§ GIVEN INFORMATION:
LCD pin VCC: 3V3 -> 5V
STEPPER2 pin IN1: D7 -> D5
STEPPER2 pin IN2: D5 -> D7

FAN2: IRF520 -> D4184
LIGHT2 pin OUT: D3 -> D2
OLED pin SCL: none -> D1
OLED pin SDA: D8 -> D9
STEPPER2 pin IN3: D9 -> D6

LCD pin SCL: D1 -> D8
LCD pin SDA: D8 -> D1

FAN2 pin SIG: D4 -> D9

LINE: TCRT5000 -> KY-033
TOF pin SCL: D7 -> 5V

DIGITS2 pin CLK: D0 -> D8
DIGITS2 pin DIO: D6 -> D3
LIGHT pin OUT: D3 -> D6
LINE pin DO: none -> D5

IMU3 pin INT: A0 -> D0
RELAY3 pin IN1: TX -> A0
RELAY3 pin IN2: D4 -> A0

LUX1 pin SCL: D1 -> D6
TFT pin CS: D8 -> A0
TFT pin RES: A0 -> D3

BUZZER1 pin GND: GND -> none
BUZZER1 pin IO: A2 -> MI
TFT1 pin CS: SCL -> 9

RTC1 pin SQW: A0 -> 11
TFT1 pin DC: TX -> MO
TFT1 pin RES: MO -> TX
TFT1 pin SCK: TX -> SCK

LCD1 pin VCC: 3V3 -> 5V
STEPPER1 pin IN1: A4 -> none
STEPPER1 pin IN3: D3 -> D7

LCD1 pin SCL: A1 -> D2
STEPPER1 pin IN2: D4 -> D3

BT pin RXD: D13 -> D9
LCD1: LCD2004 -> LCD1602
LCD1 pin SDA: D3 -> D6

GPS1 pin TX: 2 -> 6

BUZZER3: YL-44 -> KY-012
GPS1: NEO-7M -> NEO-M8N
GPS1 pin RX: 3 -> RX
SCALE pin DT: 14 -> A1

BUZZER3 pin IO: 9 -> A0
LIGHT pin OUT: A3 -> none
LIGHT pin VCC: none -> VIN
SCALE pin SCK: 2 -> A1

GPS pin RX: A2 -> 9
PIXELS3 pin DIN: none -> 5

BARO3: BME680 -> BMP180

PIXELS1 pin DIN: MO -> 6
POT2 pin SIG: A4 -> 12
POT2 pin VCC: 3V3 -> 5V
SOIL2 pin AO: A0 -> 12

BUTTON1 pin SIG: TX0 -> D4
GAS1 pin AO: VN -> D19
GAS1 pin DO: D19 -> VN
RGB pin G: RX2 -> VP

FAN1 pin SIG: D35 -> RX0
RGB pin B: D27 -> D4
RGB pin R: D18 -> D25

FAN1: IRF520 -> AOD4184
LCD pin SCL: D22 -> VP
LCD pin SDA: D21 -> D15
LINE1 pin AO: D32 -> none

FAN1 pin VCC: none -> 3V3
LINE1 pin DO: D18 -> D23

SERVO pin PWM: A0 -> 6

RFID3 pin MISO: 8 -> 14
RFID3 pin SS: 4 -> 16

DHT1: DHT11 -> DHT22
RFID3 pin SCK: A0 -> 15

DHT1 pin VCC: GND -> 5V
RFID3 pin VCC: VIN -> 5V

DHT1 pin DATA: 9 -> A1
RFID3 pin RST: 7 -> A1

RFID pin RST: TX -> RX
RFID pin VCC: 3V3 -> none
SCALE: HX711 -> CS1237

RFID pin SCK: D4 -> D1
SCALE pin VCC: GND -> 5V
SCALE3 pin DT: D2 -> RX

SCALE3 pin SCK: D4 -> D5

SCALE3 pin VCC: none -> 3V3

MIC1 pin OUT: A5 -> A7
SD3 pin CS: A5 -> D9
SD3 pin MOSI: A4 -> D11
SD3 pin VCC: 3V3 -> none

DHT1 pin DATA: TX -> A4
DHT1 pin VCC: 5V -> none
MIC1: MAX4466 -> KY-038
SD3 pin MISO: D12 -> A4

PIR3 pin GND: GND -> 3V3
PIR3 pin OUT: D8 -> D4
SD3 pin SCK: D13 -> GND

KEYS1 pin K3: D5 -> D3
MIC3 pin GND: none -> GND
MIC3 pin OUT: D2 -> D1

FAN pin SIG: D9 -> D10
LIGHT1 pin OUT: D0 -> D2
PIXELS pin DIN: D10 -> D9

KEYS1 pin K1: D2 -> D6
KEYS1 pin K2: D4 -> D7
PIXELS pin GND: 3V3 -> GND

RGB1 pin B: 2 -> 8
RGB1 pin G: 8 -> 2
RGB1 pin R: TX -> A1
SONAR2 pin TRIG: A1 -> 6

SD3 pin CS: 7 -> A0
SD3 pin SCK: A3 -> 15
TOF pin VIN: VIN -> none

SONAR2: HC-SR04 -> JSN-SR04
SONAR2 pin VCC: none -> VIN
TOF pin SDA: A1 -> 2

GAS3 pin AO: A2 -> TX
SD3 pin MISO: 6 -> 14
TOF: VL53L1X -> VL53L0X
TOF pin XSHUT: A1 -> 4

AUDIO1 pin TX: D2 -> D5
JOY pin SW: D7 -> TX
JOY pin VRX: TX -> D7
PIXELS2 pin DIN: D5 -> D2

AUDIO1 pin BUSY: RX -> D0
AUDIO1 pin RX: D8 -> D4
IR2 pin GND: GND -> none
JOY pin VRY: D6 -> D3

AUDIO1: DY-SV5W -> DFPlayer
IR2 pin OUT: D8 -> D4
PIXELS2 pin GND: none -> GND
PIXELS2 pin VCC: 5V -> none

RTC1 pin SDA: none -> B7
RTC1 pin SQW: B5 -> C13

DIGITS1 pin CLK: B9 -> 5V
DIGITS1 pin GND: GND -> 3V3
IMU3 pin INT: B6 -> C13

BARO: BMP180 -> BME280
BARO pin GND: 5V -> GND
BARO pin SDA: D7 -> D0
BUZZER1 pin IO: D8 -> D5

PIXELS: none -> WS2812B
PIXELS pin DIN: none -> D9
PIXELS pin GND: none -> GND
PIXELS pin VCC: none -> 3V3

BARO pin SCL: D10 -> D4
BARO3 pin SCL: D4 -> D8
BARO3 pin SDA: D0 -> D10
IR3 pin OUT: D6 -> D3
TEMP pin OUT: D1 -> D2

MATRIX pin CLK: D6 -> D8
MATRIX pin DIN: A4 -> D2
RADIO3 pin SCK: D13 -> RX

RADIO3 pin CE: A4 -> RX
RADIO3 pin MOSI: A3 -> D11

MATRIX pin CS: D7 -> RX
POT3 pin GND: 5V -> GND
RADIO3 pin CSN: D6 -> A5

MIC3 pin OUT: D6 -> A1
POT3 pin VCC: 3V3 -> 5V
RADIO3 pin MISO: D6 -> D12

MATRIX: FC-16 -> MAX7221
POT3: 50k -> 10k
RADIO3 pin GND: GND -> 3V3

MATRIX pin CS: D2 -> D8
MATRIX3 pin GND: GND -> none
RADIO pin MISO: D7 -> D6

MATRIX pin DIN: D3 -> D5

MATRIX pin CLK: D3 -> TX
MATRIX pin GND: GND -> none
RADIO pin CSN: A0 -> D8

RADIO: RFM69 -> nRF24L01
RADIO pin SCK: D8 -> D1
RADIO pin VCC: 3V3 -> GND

§ ACTIVITY:
Transcribe the listing shown above in full and without change.

§ WRITTEN RESPONSE:
LCD pin VCC: 3V3 -> 5V
STEPPER2 pin IN1: D7 -> D5
STEPPER2 pin IN2: D5 -> D7

FAN2: IRF520 -> D4184
LIGHT2 pin OUT: D3 -> D2
OLED pin SCL: none -> D1
OLED pin SDA: D8 -> D9
STEPPER2 pin IN3: D9 -> D6

LCD pin SCL: D1 -> D8
LCD pin SDA: D8 -> D1

FAN2 pin SIG: D4 -> D9

LINE: TCRT5000 -> KY-033
TOF pin SCL: D7 -> 5V

DIGITS2 pin CLK: D0 -> D8
DIGITS2 pin DIO: D6 -> D3
LIGHT pin OUT: D3 -> D6
LINE pin DO: none -> D5

IMU3 pin INT: A0 -> D0
RELAY3 pin IN1: TX -> A0
RELAY3 pin IN2: D4 -> A0

LUX1 pin SCL: D1 -> D6
TFT pin CS: D8 -> A0
TFT pin RES: A0 -> D3

BUZZER1 pin GND: GND -> none
BUZZER1 pin IO: A2 -> MI
TFT1 pin CS: SCL -> 9

RTC1 pin SQW: A0 -> 11
TFT1 pin DC: TX -> MO
TFT1 pin RES: MO -> TX
TFT1 pin SCK: TX -> SCK

LCD1 pin VCC: 3V3 -> 5V
STEPPER1 pin IN1: A4 -> none
STEPPER1 pin IN3: D3 -> D7

LCD1 pin SCL: A1 -> D2
STEPPER1 pin IN2: D4 -> D3

BT pin RXD: D13 -> D9
LCD1: LCD2004 -> LCD1602
LCD1 pin SDA: D3 -> D6

GPS1 pin TX: 2 -> 6

BUZZER3: YL-44 -> KY-012
GPS1: NEO-7M -> NEO-M8N
GPS1 pin RX: 3 -> RX
SCALE pin DT: 14 -> A1

BUZZER3 pin IO: 9 -> A0
LIGHT pin OUT: A3 -> none
LIGHT pin VCC: none -> VIN
SCALE pin SCK: 2 -> A1

GPS pin RX: A2 -> 9
PIXELS3 pin DIN: none -> 5

BARO3: BME680 -> BMP180

PIXELS1 pin DIN: MO -> 6
POT2 pin SIG: A4 -> 12
POT2 pin VCC: 3V3 -> 5V
SOIL2 pin AO: A0 -> 12

BUTTON1 pin SIG: TX0 -> D4
GAS1 pin AO: VN -> D19
GAS1 pin DO: D19 -> VN
RGB pin G: RX2 -> VP

FAN1 pin SIG: D35 -> RX0
RGB pin B: D27 -> D4
RGB pin R: D18 -> D25

FAN1: IRF520 -> AOD4184
LCD pin SCL: D22 -> VP
LCD pin SDA: D21 -> D15
LINE1 pin AO: D32 -> none

FAN1 pin VCC: none -> 3V3
LINE1 pin DO: D18 -> D23

SERVO pin PWM: A0 -> 6

RFID3 pin MISO: 8 -> 14
RFID3 pin SS: 4 -> 16

DHT1: DHT11 -> DHT22
RFID3 pin SCK: A0 -> 15

DHT1 pin VCC: GND -> 5V
RFID3 pin VCC: VIN -> 5V

DHT1 pin DATA: 9 -> A1
RFID3 pin RST: 7 -> A1

RFID pin RST: TX -> RX
RFID pin VCC: 3V3 -> none
SCALE: HX711 -> CS1237

RFID pin SCK: D4 -> D1
SCALE pin VCC: GND -> 5V
SCALE3 pin DT: D2 -> RX

SCALE3 pin SCK: D4 -> D5

SCALE3 pin VCC: none -> 3V3

MIC1 pin OUT: A5 -> A7
SD3 pin CS: A5 -> D9
SD3 pin MOSI: A4 -> D11
SD3 pin VCC: 3V3 -> none

DHT1 pin DATA: TX -> A4
DHT1 pin VCC: 5V -> none
MIC1: MAX4466 -> KY-038
SD3 pin MISO: D12 -> A4

PIR3 pin GND: GND -> 3V3
PIR3 pin OUT: D8 -> D4
SD3 pin SCK: D13 -> GND

KEYS1 pin K3: D5 -> D3
MIC3 pin GND: none -> GND
MIC3 pin OUT: D2 -> D1

FAN pin SIG: D9 -> D10
LIGHT1 pin OUT: D0 -> D2
PIXELS pin DIN: D10 -> D9

KEYS1 pin K1: D2 -> D6
KEYS1 pin K2: D4 -> D7
PIXELS pin GND: 3V3 -> GND

RGB1 pin B: 2 -> 8
RGB1 pin G: 8 -> 2
RGB1 pin R: TX -> A1
SONAR2 pin TRIG: A1 -> 6

SD3 pin CS: 7 -> A0
SD3 pin SCK: A3 -> 15
TOF pin VIN: VIN -> none

SONAR2: HC-SR04 -> JSN-SR04
SONAR2 pin VCC: none -> VIN
TOF pin SDA: A1 -> 2

GAS3 pin AO: A2 -> TX
SD3 pin MISO: 6 -> 14
TOF: VL53L1X -> VL53L0X
TOF pin XSHUT: A1 -> 4

AUDIO1 pin TX: D2 -> D5
JOY pin SW: D7 -> TX
JOY pin VRX: TX -> D7
PIXELS2 pin DIN: D5 -> D2

AUDIO1 pin BUSY: RX -> D0
AUDIO1 pin RX: D8 -> D4
IR2 pin GND: GND -> none
JOY pin VRY: D6 -> D3

AUDIO1: DY-SV5W -> DFPlayer
IR2 pin OUT: D8 -> D4
PIXELS2 pin GND: none -> GND
PIXELS2 pin VCC: 5V -> none

RTC1 pin SDA: none -> B7
RTC1 pin SQW: B5 -> C13

DIGITS1 pin CLK: B9 -> 5V
DIGITS1 pin GND: GND -> 3V3
IMU3 pin INT: B6 -> C13

BARO: BMP180 -> BME280
BARO pin GND: 5V -> GND
BARO pin SDA: D7 -> D0
BUZZER1 pin IO: D8 -> D5

PIXELS: none -> WS2812B
PIXELS pin DIN: none -> D9
PIXELS pin GND: none -> GND
PIXELS pin VCC: none -> 3V3

BARO pin SCL: D10 -> D4
BARO3 pin SCL: D4 -> D8
BARO3 pin SDA: D0 -> D10
IR3 pin OUT: D6 -> D3
TEMP pin OUT: D1 -> D2

MATRIX pin CLK: D6 -> D8
MATRIX pin DIN: A4 -> D2
RADIO3 pin SCK: D13 -> RX

RADIO3 pin CE: A4 -> RX
RADIO3 pin MOSI: A3 -> D11

MATRIX pin CS: D7 -> RX
POT3 pin GND: 5V -> GND
RADIO3 pin CSN: D6 -> A5

MIC3 pin OUT: D6 -> A1
POT3 pin VCC: 3V3 -> 5V
RADIO3 pin MISO: D6 -> D12

MATRIX: FC-16 -> MAX7221
POT3: 50k -> 10k
RADIO3 pin GND: GND -> 3V3

MATRIX pin CS: D2 -> D8
MATRIX3 pin GND: GND -> none
RADIO pin MISO: D7 -> D6

MATRIX pin DIN: D3 -> D5

MATRIX pin CLK: D3 -> TX
MATRIX pin GND: GND -> none
RADIO pin CSN: A0 -> D8

RADIO: RFM69 -> nRF24L01
RADIO pin SCK: D8 -> D1
RADIO pin VCC: 3V3 -> GND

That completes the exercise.